Dataset content Block Start
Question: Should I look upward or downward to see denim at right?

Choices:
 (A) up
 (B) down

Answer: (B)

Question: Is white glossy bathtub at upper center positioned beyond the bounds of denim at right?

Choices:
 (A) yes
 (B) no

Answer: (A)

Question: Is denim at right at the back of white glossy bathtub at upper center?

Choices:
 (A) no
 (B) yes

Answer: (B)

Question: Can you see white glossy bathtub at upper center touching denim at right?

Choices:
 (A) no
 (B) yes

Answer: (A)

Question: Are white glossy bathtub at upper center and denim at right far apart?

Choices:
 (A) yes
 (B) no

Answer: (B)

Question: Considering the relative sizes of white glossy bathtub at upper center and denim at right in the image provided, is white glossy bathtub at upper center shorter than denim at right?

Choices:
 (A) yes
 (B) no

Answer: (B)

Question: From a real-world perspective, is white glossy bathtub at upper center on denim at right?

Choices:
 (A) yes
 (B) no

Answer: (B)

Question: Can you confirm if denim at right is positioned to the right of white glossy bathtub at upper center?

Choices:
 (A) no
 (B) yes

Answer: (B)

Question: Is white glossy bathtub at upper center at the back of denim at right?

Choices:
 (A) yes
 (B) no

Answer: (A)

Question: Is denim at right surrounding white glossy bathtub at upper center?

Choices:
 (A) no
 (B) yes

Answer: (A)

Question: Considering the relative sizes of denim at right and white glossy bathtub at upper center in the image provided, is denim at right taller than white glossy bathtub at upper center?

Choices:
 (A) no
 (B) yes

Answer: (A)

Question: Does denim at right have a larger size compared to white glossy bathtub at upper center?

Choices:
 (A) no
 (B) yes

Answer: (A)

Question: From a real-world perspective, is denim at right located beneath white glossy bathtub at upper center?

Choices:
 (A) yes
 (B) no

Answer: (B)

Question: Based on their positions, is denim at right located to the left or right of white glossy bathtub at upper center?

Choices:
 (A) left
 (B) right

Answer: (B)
Dataset content Block End
Dataset content Block Start
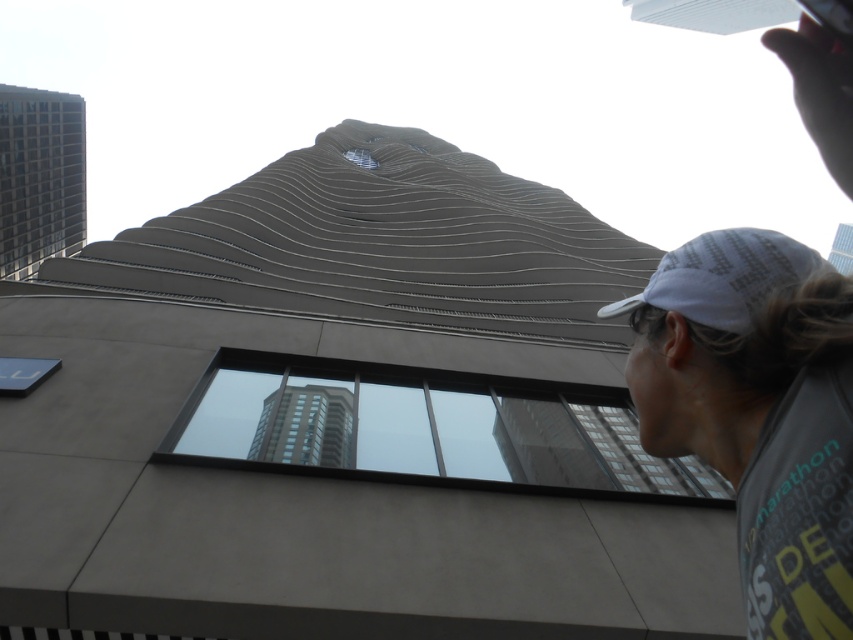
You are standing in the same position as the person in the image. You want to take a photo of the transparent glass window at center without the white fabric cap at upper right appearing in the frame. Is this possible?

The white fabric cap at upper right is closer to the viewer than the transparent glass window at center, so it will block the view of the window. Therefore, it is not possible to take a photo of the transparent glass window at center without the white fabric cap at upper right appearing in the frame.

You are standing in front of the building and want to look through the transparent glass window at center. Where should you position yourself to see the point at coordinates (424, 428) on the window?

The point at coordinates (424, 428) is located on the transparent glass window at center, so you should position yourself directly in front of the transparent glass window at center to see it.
Dataset content Block End
- **Task requirements**
List every line in the items above that contains the string "world", matching its case exactly.

- **Task answer**
Question: From a real-world perspective, is white glossy bathtub at upper center on denim at right?
Question: From a real-world perspective, is denim at right located beneath white glossy bathtub at upper center?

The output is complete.